____ Data to examine
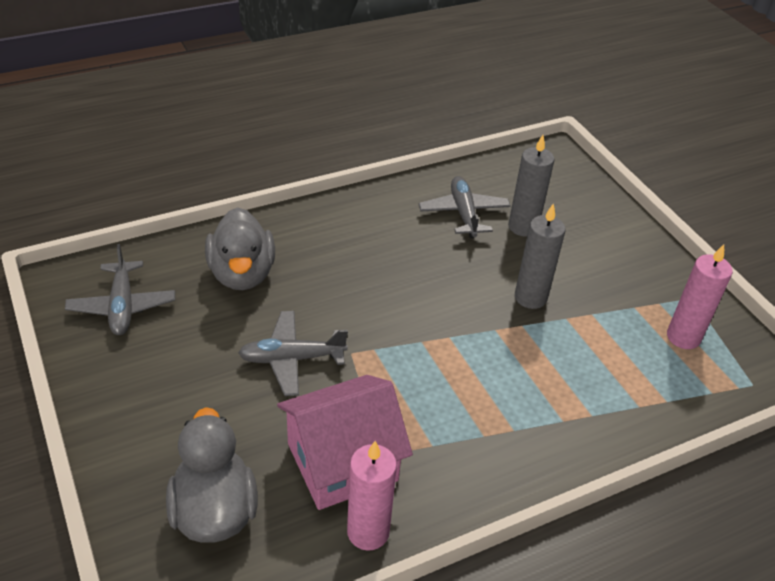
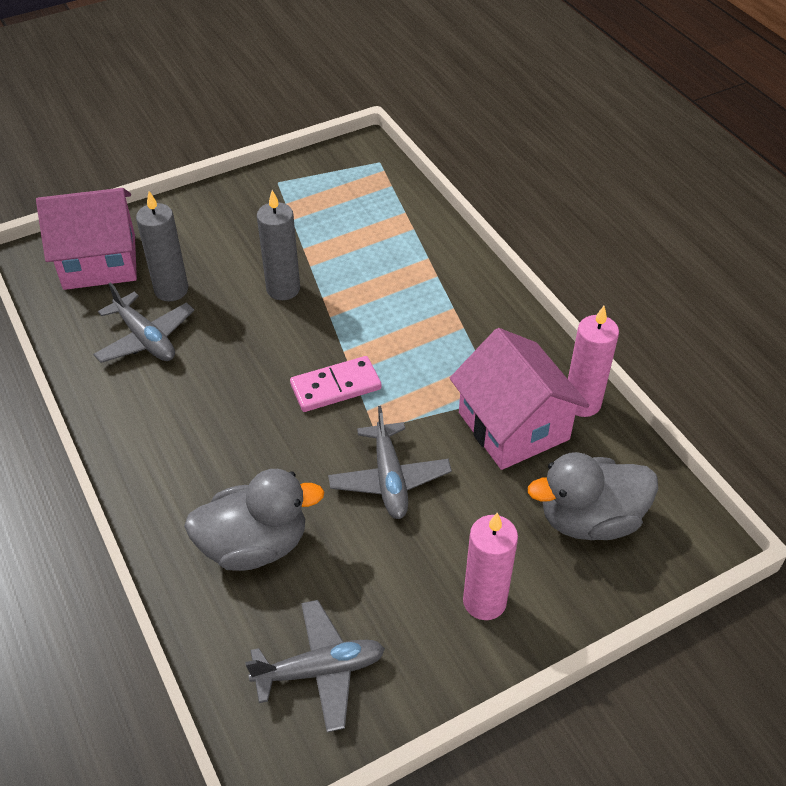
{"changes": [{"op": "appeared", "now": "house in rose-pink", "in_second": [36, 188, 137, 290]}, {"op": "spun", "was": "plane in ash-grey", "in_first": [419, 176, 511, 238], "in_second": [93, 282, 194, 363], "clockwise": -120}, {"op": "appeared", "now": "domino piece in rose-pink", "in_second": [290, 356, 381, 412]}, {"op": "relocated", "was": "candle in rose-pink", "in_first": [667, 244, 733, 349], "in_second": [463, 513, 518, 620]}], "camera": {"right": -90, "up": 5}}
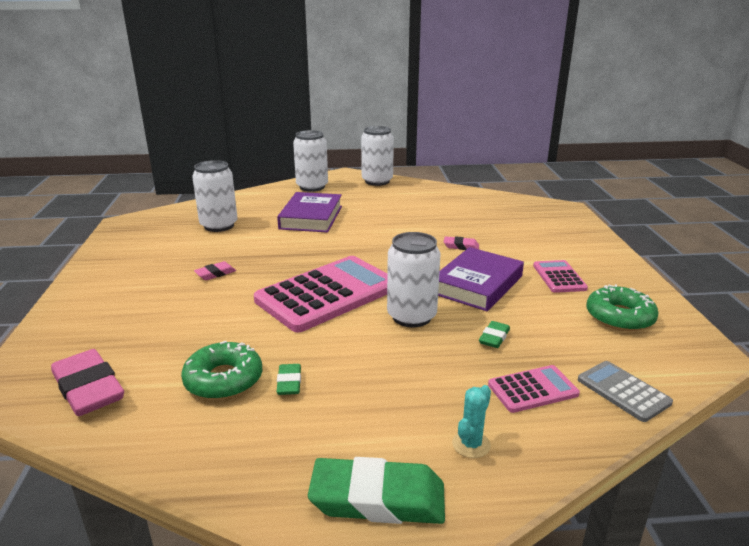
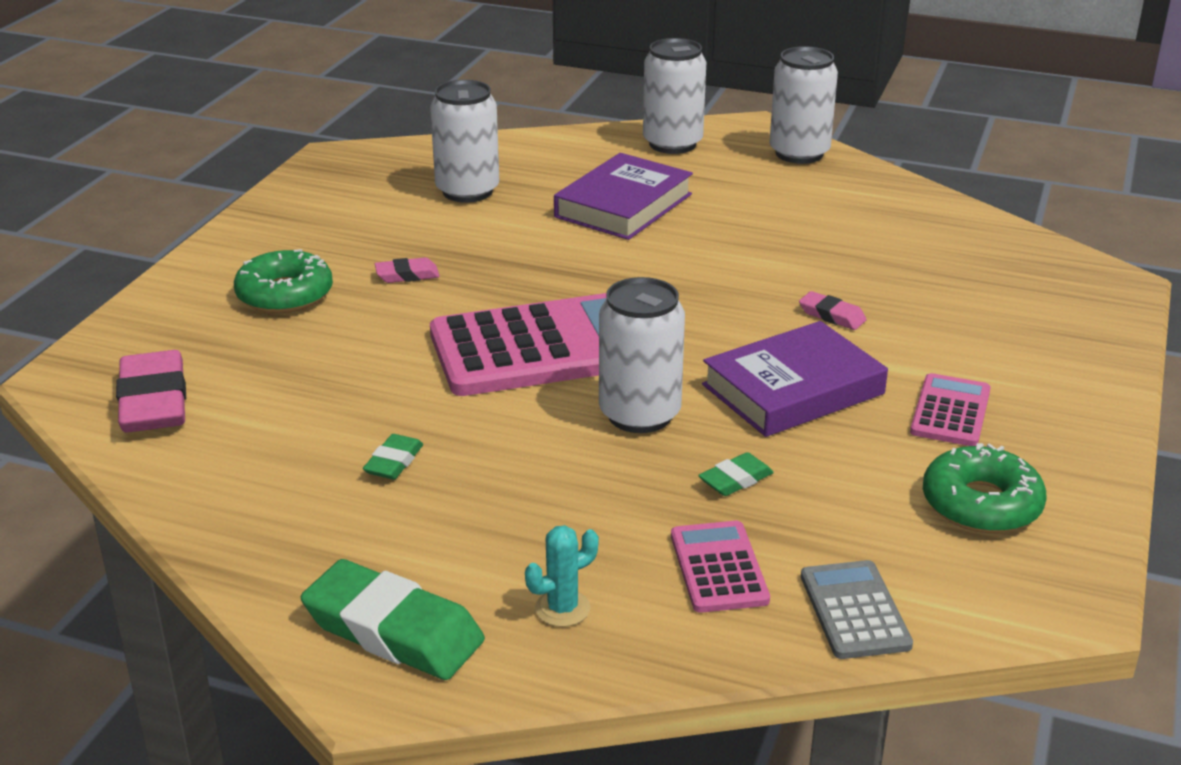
{"changes": [{"op": "relocated", "was": "glazed donut in leaf-green", "in_first": [181, 341, 262, 400], "in_second": [234, 249, 333, 313]}, {"op": "spun", "was": "pocket calculator in rose-pink", "in_first": [488, 365, 580, 413], "in_second": [671, 521, 770, 613], "clockwise": -105}], "camera": {"right": 25, "up": 5}}
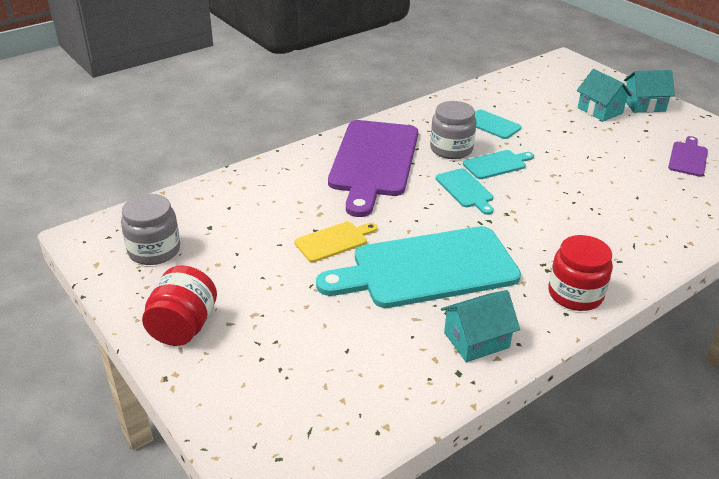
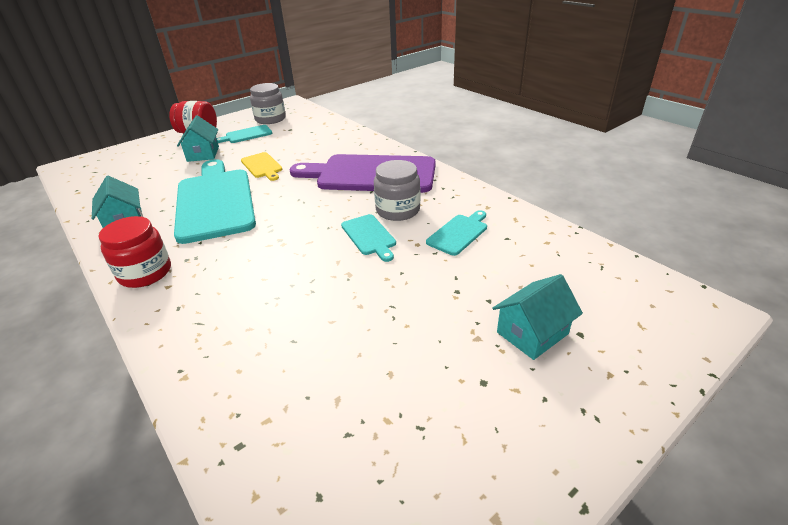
{"changes": [{"op": "relocated", "was": "house in turquoise", "in_first": [624, 70, 675, 113], "in_second": [177, 115, 219, 162]}, {"op": "relocated", "was": "chopping board in turquoise", "in_first": [436, 168, 494, 215], "in_second": [217, 125, 272, 143]}, {"op": "missing", "was": "chopping board in purple", "in_first": [668, 136, 708, 177]}], "camera": {"right": 90, "up": 0}}
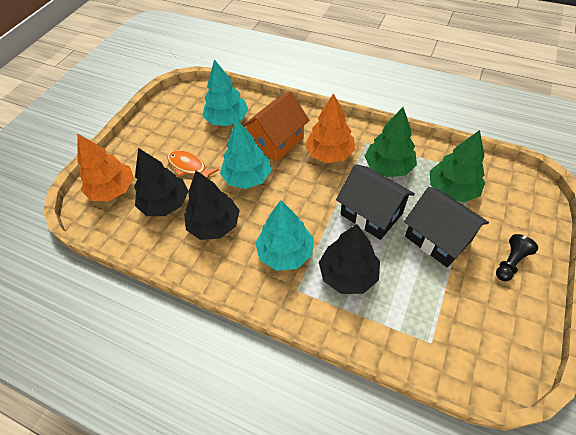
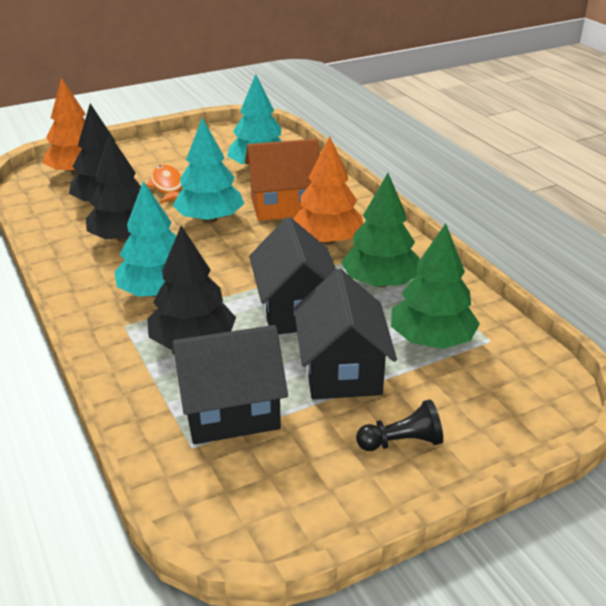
{"changes": [{"op": "appeared", "now": "house in ebony", "in_second": [172, 325, 288, 444]}], "camera": {"right": 35, "up": -20}}
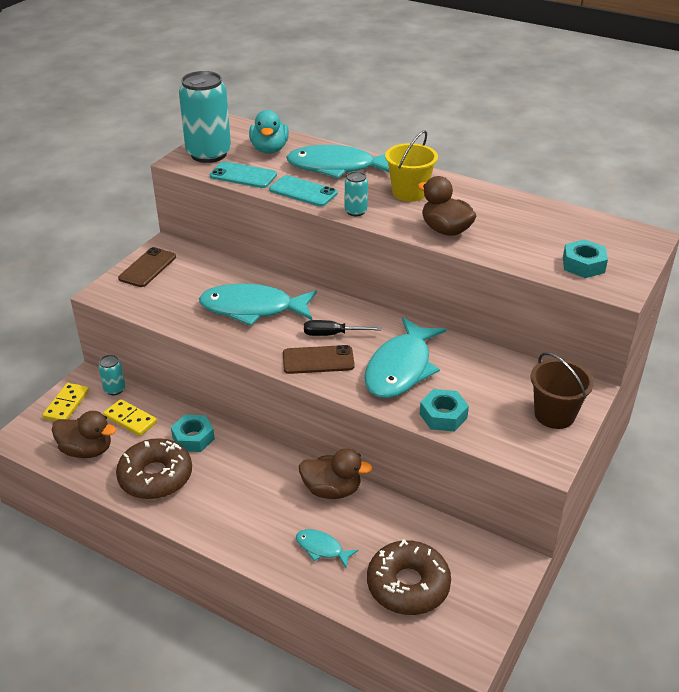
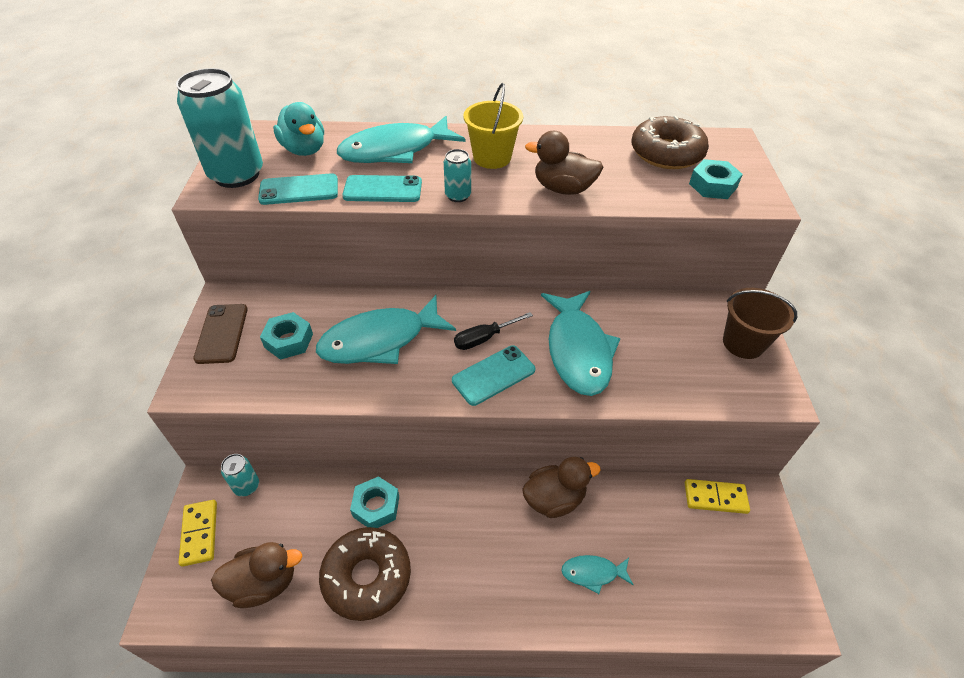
{"changes": [{"op": "relocated", "was": "nut in turquoise", "in_first": [420, 389, 469, 431], "in_second": [260, 312, 313, 360]}, {"op": "colour", "was": "smartphone in dark brown", "now": "smartphone in turquoise", "in_first": [283, 345, 355, 374], "in_second": [452, 346, 535, 406]}, {"op": "relocated", "was": "glazed donut in dark brown", "in_first": [367, 539, 451, 615], "in_second": [631, 116, 709, 169]}, {"op": "relocated", "was": "domino piece in bright yellow", "in_first": [103, 399, 157, 436], "in_second": [685, 479, 750, 514]}], "camera": {"right": -30, "up": 10}}
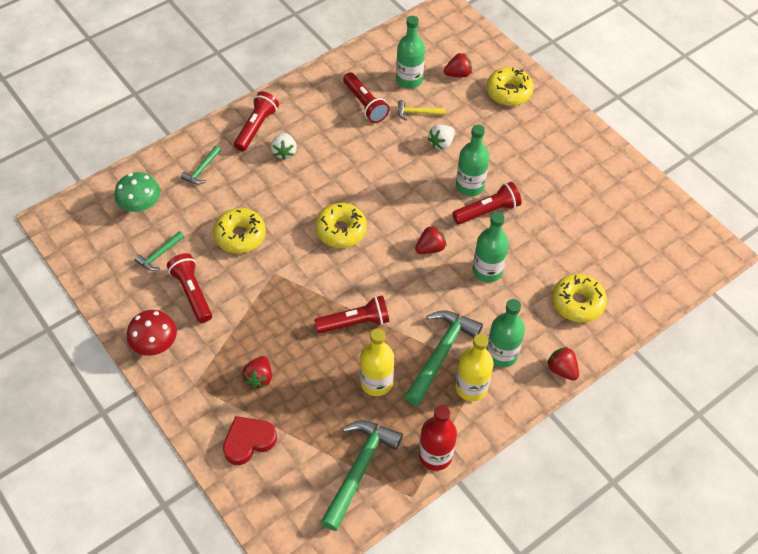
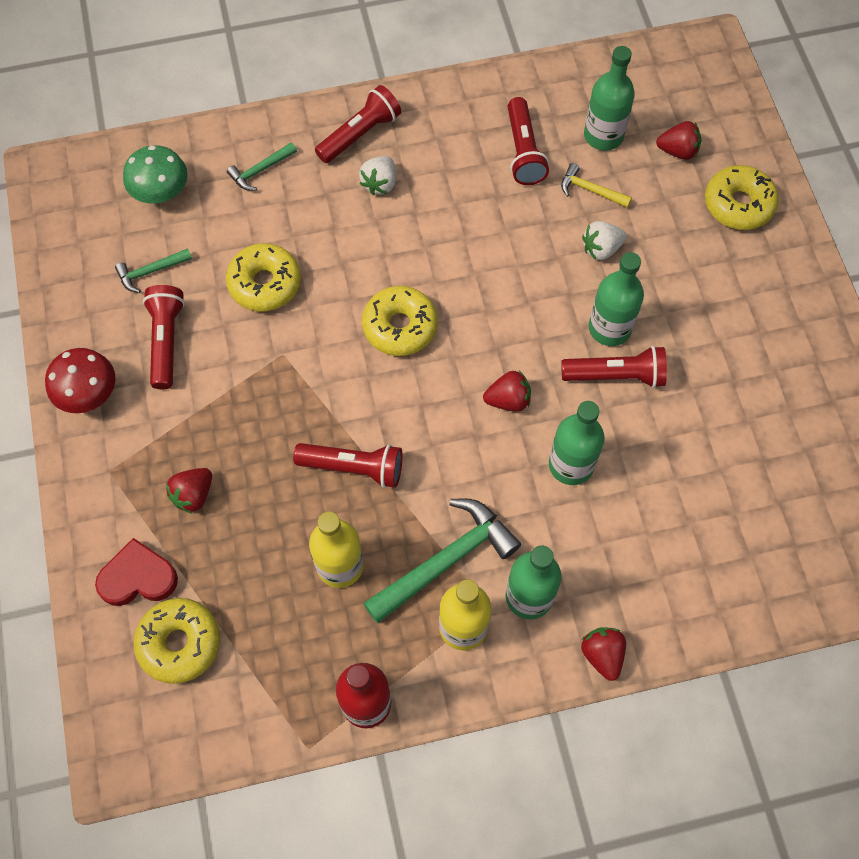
{"changes": [{"op": "relocated", "was": "glazed donut in bright yellow", "in_first": [552, 274, 607, 323], "in_second": [134, 598, 220, 684]}, {"op": "missing", "was": "hammer in leaf-green", "in_first": [321, 420, 403, 531]}], "camera": {"right": 25, "up": 10}}
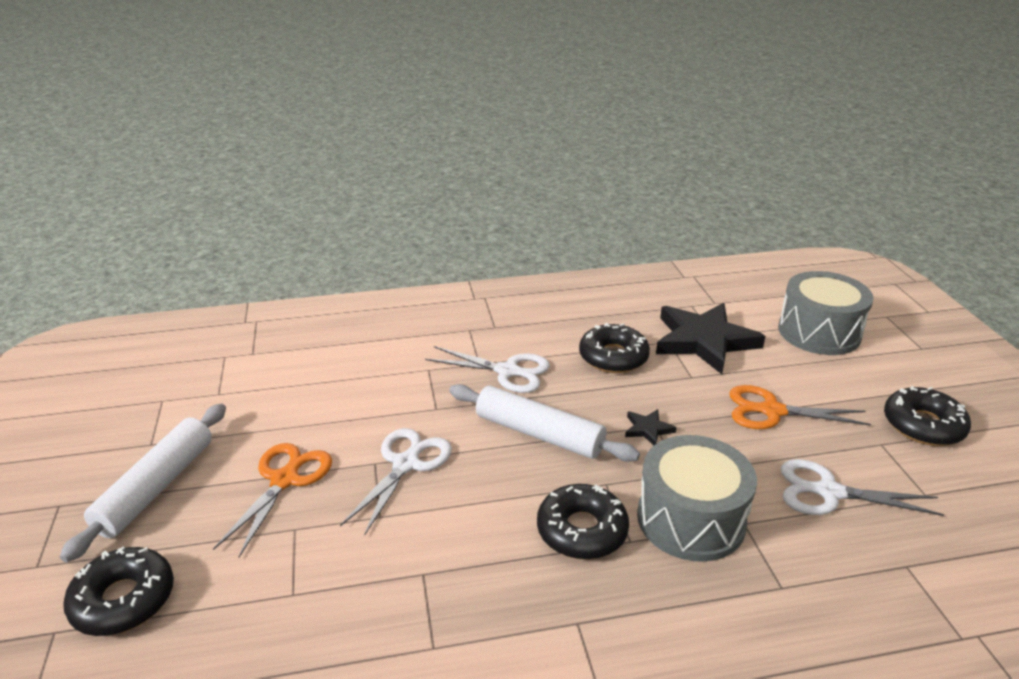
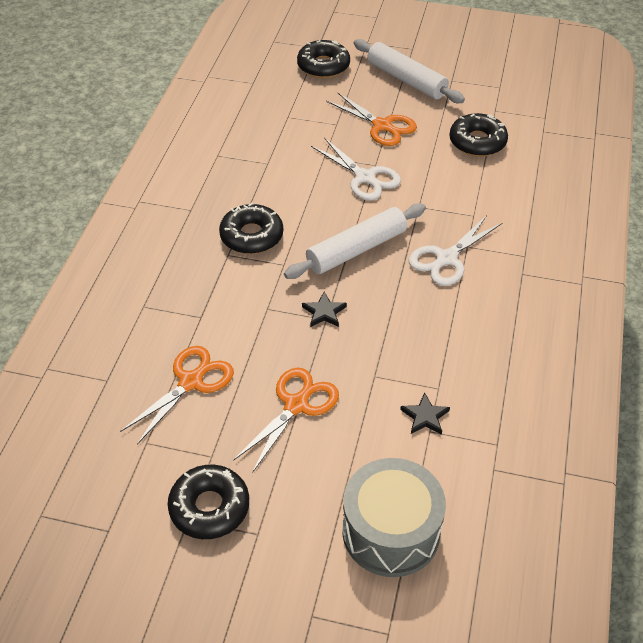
{"changes": [{"op": "colour", "was": "shears in pure white", "now": "shears in orange-coloured", "in_first": [781, 459, 944, 516], "in_second": [120, 346, 234, 445]}, {"op": "size", "was": "star in ebony", "in_first": [656, 303, 765, 374], "in_second": [400, 393, 450, 435], "ratio": 0.41}, {"op": "relocated", "was": "glazed donut in ebony", "in_first": [579, 323, 650, 373], "in_second": [449, 113, 508, 157]}, {"op": "missing", "was": "toy drum in ash-grey", "in_first": [637, 435, 757, 562]}], "camera": {"right": 115, "up": 15}}
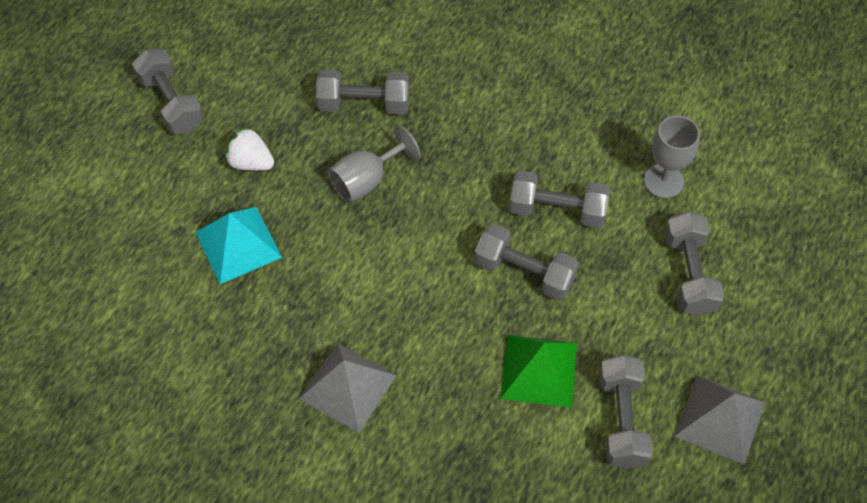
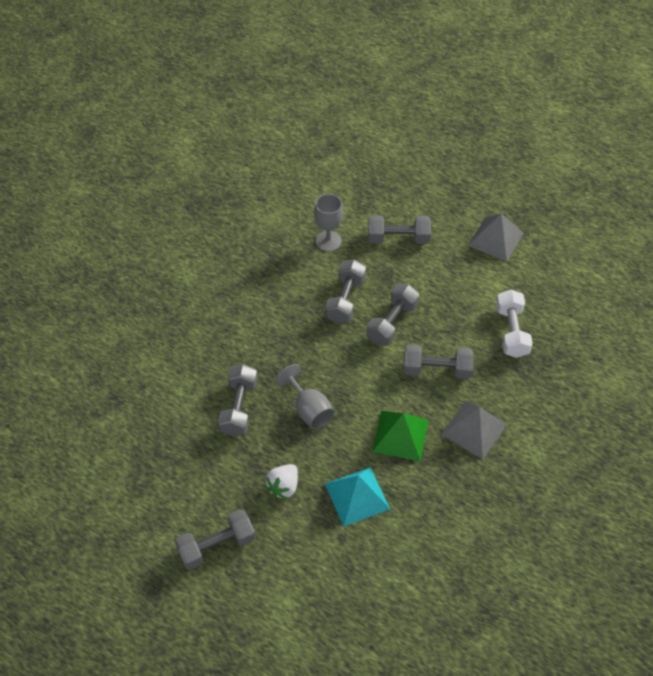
{"changes": [{"op": "relocated", "was": "pyramid in leaf-green", "in_first": [500, 335, 577, 408], "in_second": [372, 411, 428, 462]}, {"op": "relocated", "was": "hand weight in ash-grey", "in_first": [599, 355, 653, 469], "in_second": [404, 344, 474, 379]}, {"op": "appeared", "now": "hand weight in pure white", "in_second": [496, 290, 533, 358]}], "camera": {"right": -85, "up": -5}}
________
Exercise
Your reply should repeat the entries above exactly, leaving the pictures out.

Task output
{"changes": [{"op": "appeared", "now": "house in rose-pink", "in_second": [36, 188, 137, 290]}, {"op": "spun", "was": "plane in ash-grey", "in_first": [419, 176, 511, 238], "in_second": [93, 282, 194, 363], "clockwise": -120}, {"op": "appeared", "now": "domino piece in rose-pink", "in_second": [290, 356, 381, 412]}, {"op": "relocated", "was": "candle in rose-pink", "in_first": [667, 244, 733, 349], "in_second": [463, 513, 518, 620]}], "camera": {"right": -90, "up": 5}}
{"changes": [{"op": "relocated", "was": "glazed donut in leaf-green", "in_first": [181, 341, 262, 400], "in_second": [234, 249, 333, 313]}, {"op": "spun", "was": "pocket calculator in rose-pink", "in_first": [488, 365, 580, 413], "in_second": [671, 521, 770, 613], "clockwise": -105}], "camera": {"right": 25, "up": 5}}
{"changes": [{"op": "relocated", "was": "house in turquoise", "in_first": [624, 70, 675, 113], "in_second": [177, 115, 219, 162]}, {"op": "relocated", "was": "chopping board in turquoise", "in_first": [436, 168, 494, 215], "in_second": [217, 125, 272, 143]}, {"op": "missing", "was": "chopping board in purple", "in_first": [668, 136, 708, 177]}], "camera": {"right": 90, "up": 0}}
{"changes": [{"op": "appeared", "now": "house in ebony", "in_second": [172, 325, 288, 444]}], "camera": {"right": 35, "up": -20}}
{"changes": [{"op": "relocated", "was": "nut in turquoise", "in_first": [420, 389, 469, 431], "in_second": [260, 312, 313, 360]}, {"op": "colour", "was": "smartphone in dark brown", "now": "smartphone in turquoise", "in_first": [283, 345, 355, 374], "in_second": [452, 346, 535, 406]}, {"op": "relocated", "was": "glazed donut in dark brown", "in_first": [367, 539, 451, 615], "in_second": [631, 116, 709, 169]}, {"op": "relocated", "was": "domino piece in bright yellow", "in_first": [103, 399, 157, 436], "in_second": [685, 479, 750, 514]}], "camera": {"right": -30, "up": 10}}
{"changes": [{"op": "relocated", "was": "glazed donut in bright yellow", "in_first": [552, 274, 607, 323], "in_second": [134, 598, 220, 684]}, {"op": "missing", "was": "hammer in leaf-green", "in_first": [321, 420, 403, 531]}], "camera": {"right": 25, "up": 10}}
{"changes": [{"op": "colour", "was": "shears in pure white", "now": "shears in orange-coloured", "in_first": [781, 459, 944, 516], "in_second": [120, 346, 234, 445]}, {"op": "size", "was": "star in ebony", "in_first": [656, 303, 765, 374], "in_second": [400, 393, 450, 435], "ratio": 0.41}, {"op": "relocated", "was": "glazed donut in ebony", "in_first": [579, 323, 650, 373], "in_second": [449, 113, 508, 157]}, {"op": "missing", "was": "toy drum in ash-grey", "in_first": [637, 435, 757, 562]}], "camera": {"right": 115, "up": 15}}
{"changes": [{"op": "relocated", "was": "pyramid in leaf-green", "in_first": [500, 335, 577, 408], "in_second": [372, 411, 428, 462]}, {"op": "relocated", "was": "hand weight in ash-grey", "in_first": [599, 355, 653, 469], "in_second": [404, 344, 474, 379]}, {"op": "appeared", "now": "hand weight in pure white", "in_second": [496, 290, 533, 358]}], "camera": {"right": -85, "up": -5}}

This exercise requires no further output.